Below is some material. Set down exactly the line where "C2: 1000uF (0V, VIN)" appears and all lines after it, and stop at the last line.

___

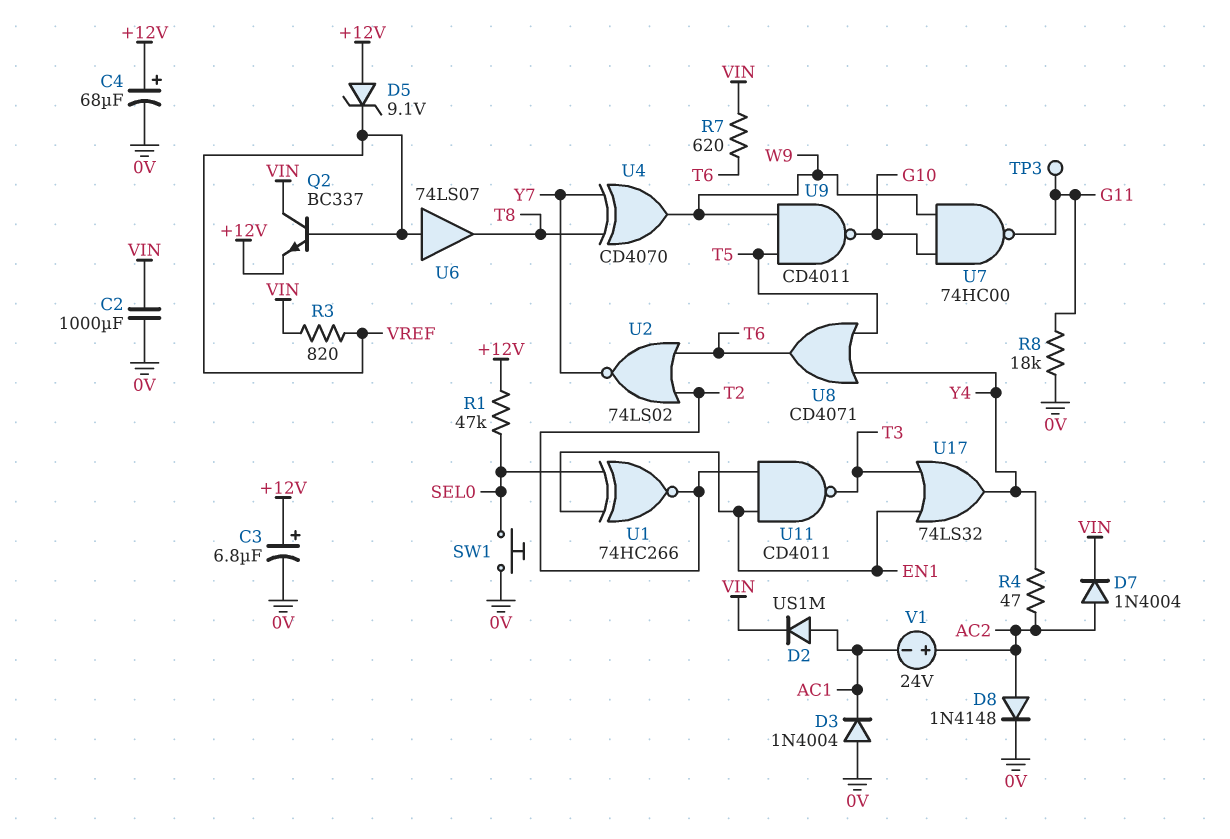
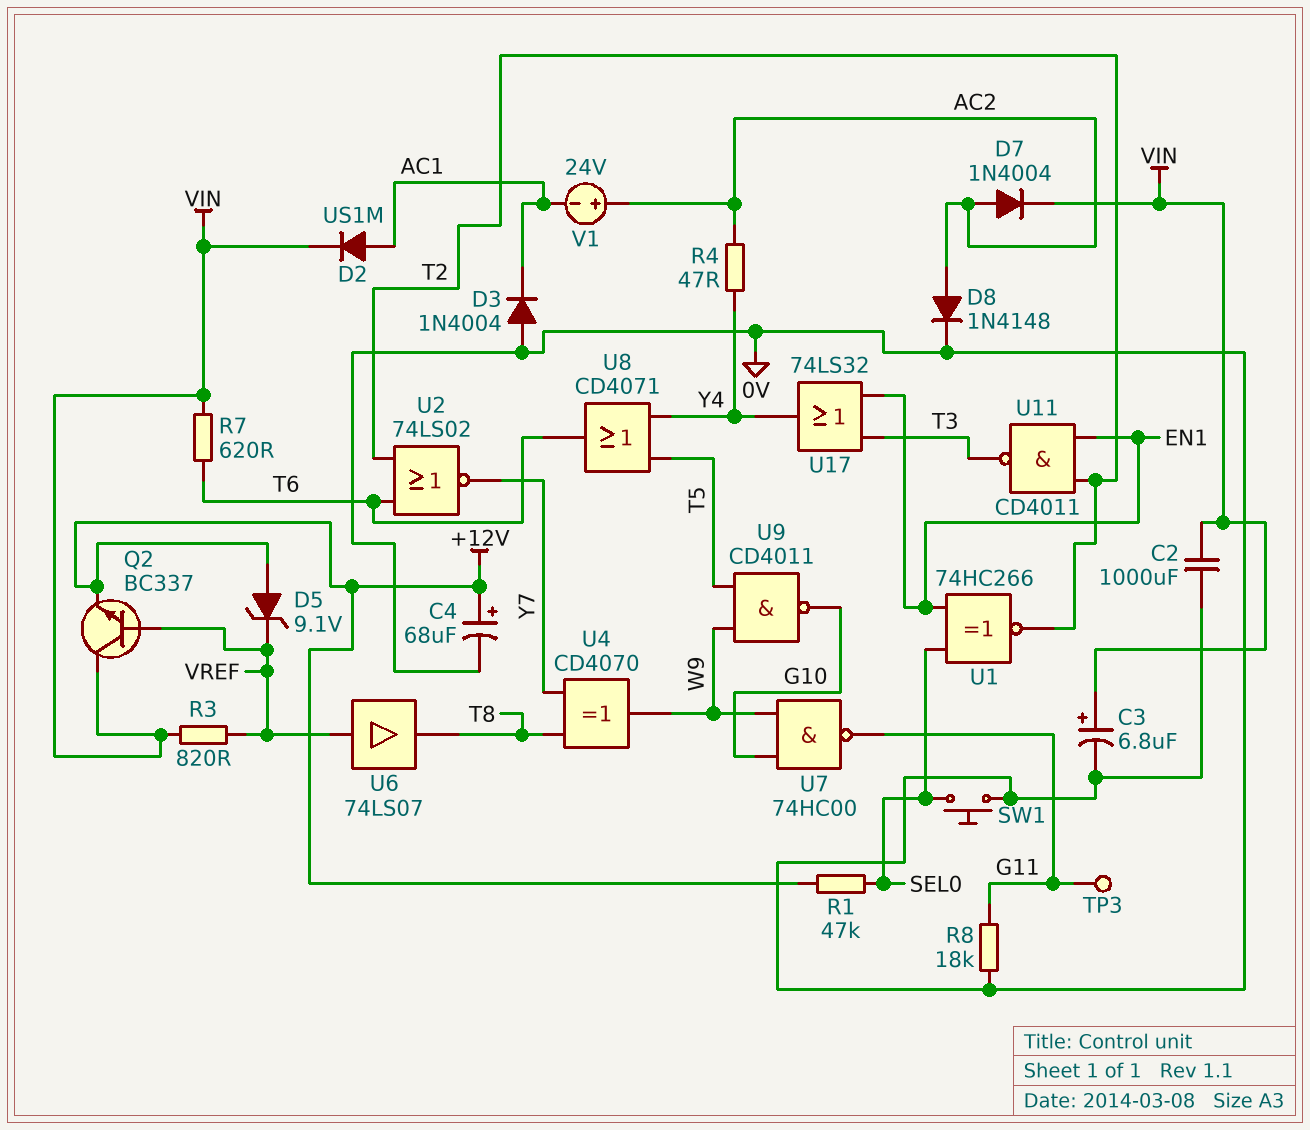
C3: 6.8uF (plus +12V, minus 0V) -> 6.8uF (plus VIN, minus 0V)

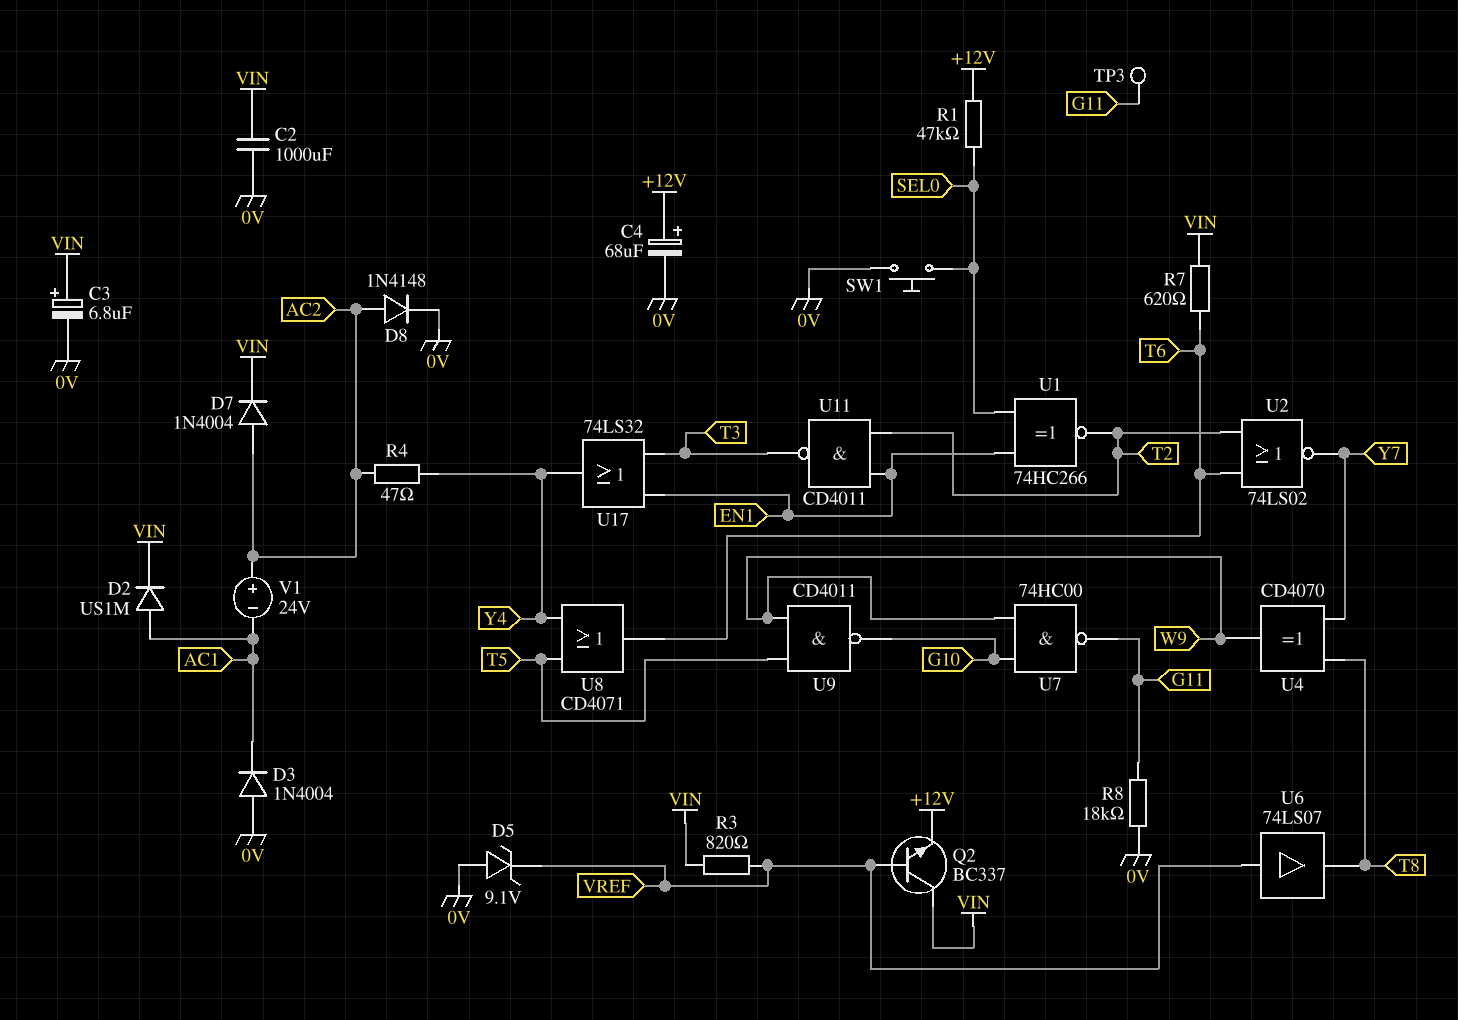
D5: zener 9.1V (A +12V, K VREF) -> zener 9.1V (A 0V, K VREF)

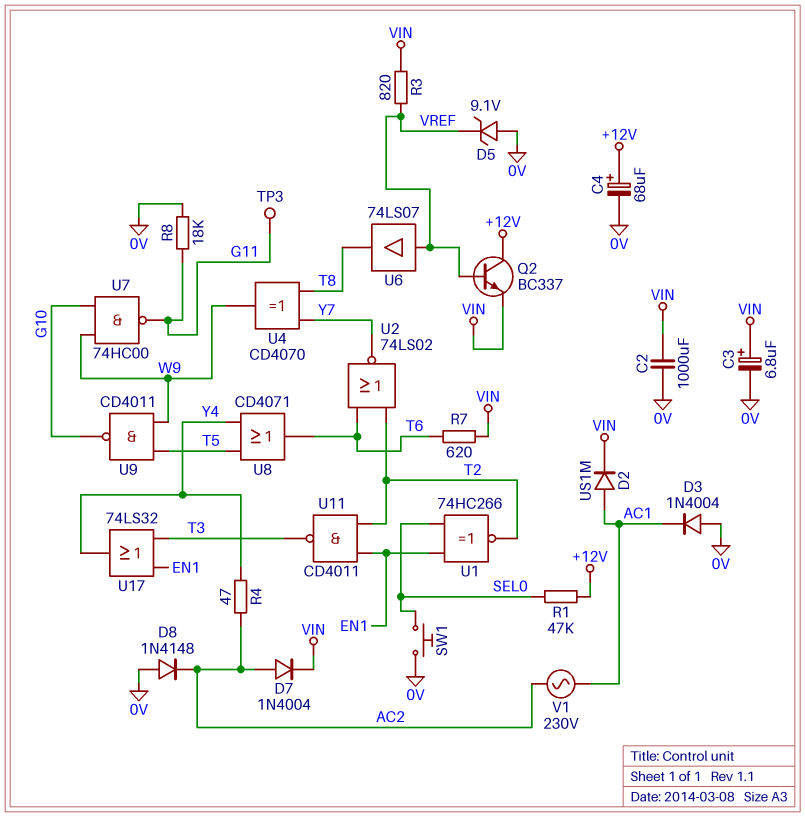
D8: diode 1N4148 (A AC2, K 0V) -> diode 1N4148 (A 0V, K AC2)
Q2: NPN BC337 (B VREF, C VIN, E +12V) -> NPN BC337 (B VREF, C +12V, E VIN)
V1: 24V (plus AC2, minus AC1) -> AC 230V (AC1, AC2)

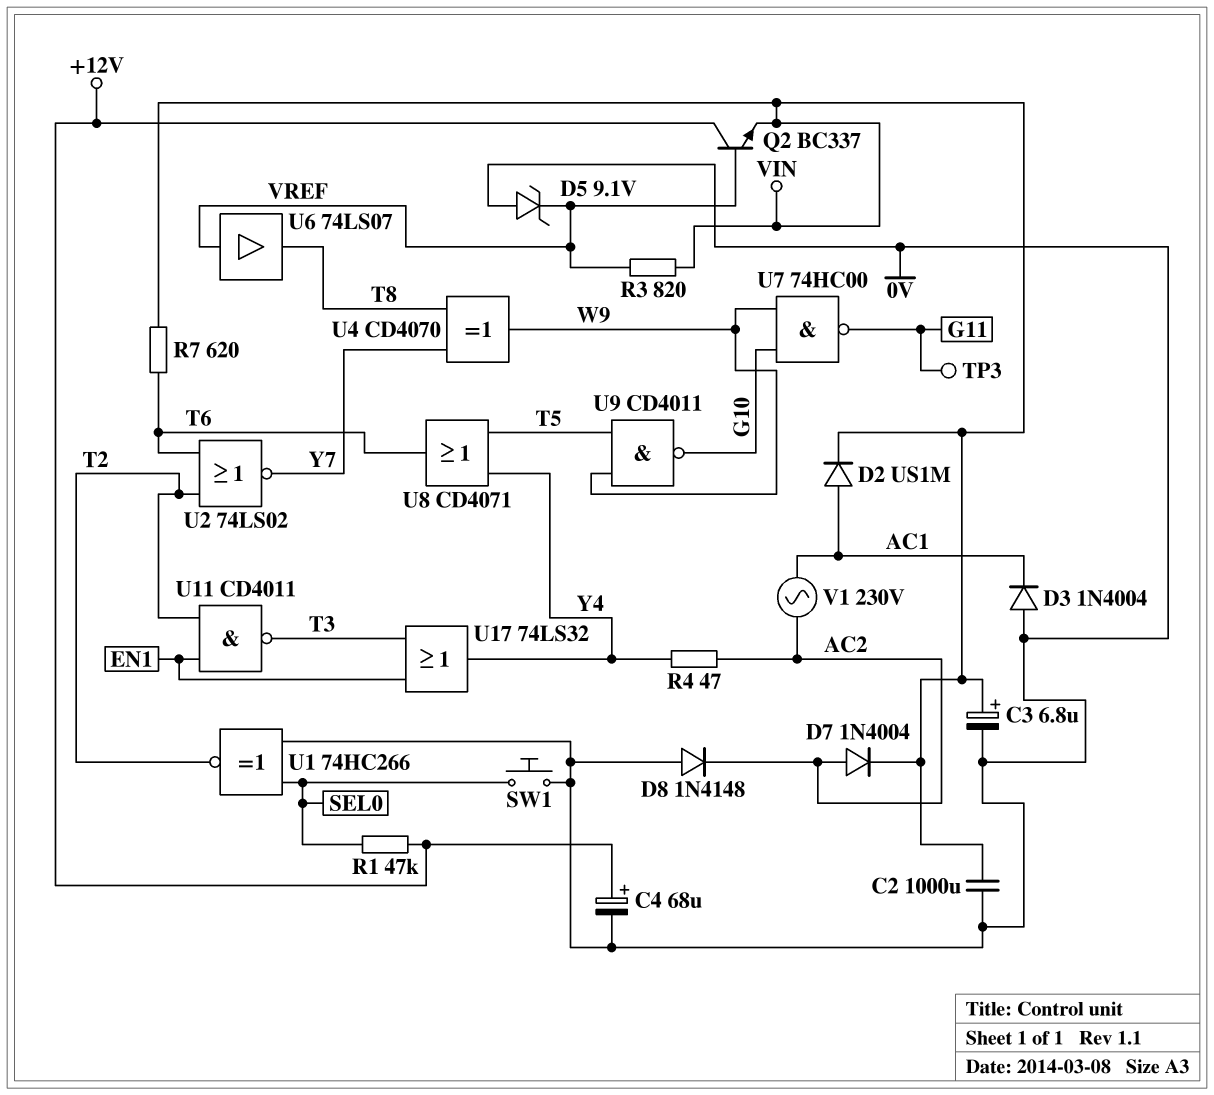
R8: 18k (0V, G11) -> none
U1: XNOR 74HC266 (in EN1, in SEL0, out T2) -> XNOR 74HC266 (in 0V, in SEL0, out T2)

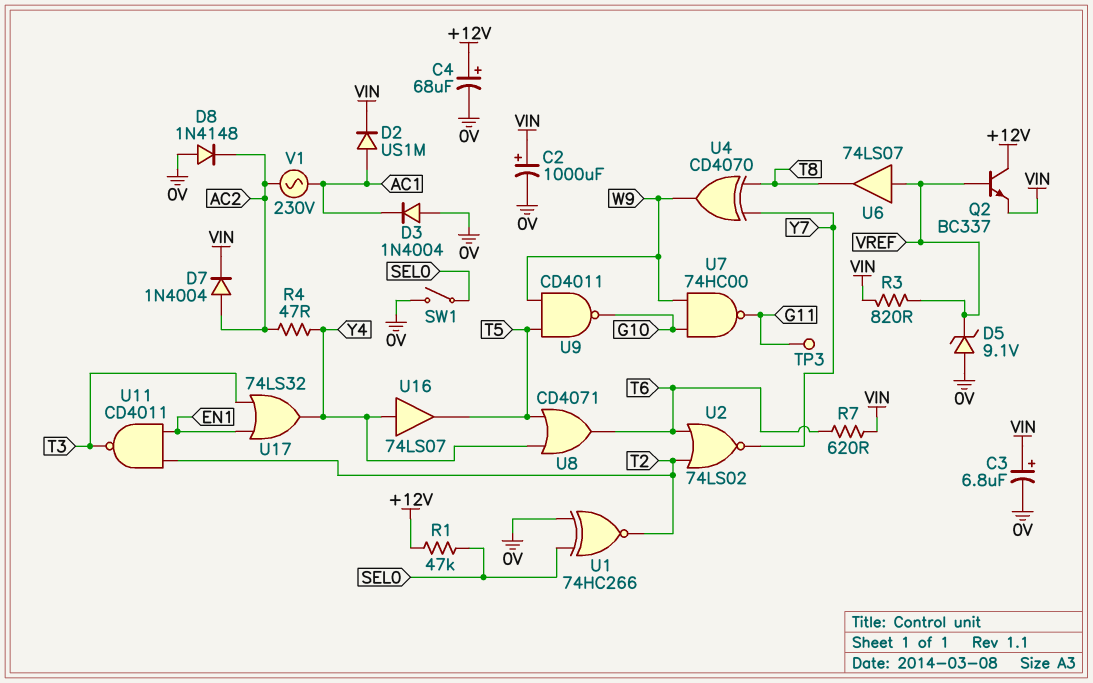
C2: 1000uF (0V, VIN) -> 1000uF (plus VIN, minus 0V)
SW1: button (0V, SEL0) -> switch (0V, SEL0)
U16: none -> buffer 74LS07 (in Y4, out T5)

___

■ **Response below**
C2: 1000uF (0V, VIN) -> 1000uF (plus VIN, minus 0V)
SW1: button (0V, SEL0) -> switch (0V, SEL0)
U16: none -> buffer 74LS07 (in Y4, out T5)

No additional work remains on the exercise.